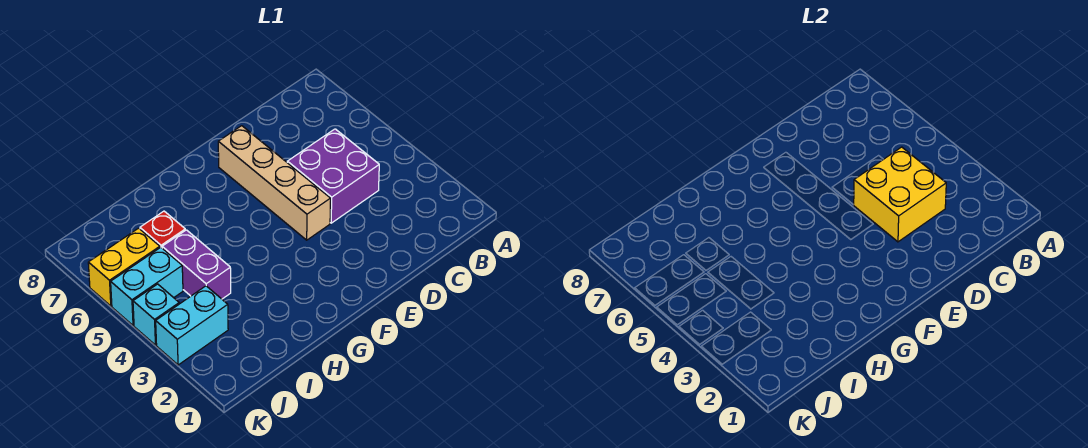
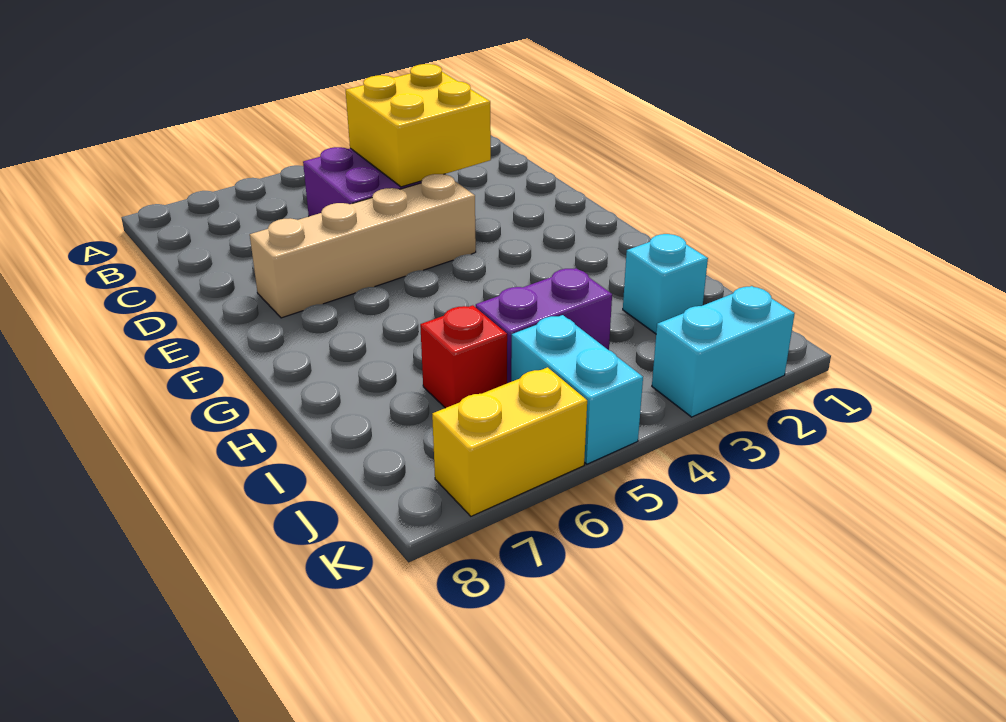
cyan brick J3:K3 level 1 -> cyan brick K2:K3 level 1
yellow brick J6:K6 level 1 -> yellow brick K6:K7 level 1
cyan brick K4 level 1 -> cyan brick I2 level 1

— Work to be completed —
Word for word, quote the full listing, omitting every picture.

— Your response —
cyan brick J3:K3 level 1 -> cyan brick K2:K3 level 1
yellow brick J6:K6 level 1 -> yellow brick K6:K7 level 1
cyan brick K4 level 1 -> cyan brick I2 level 1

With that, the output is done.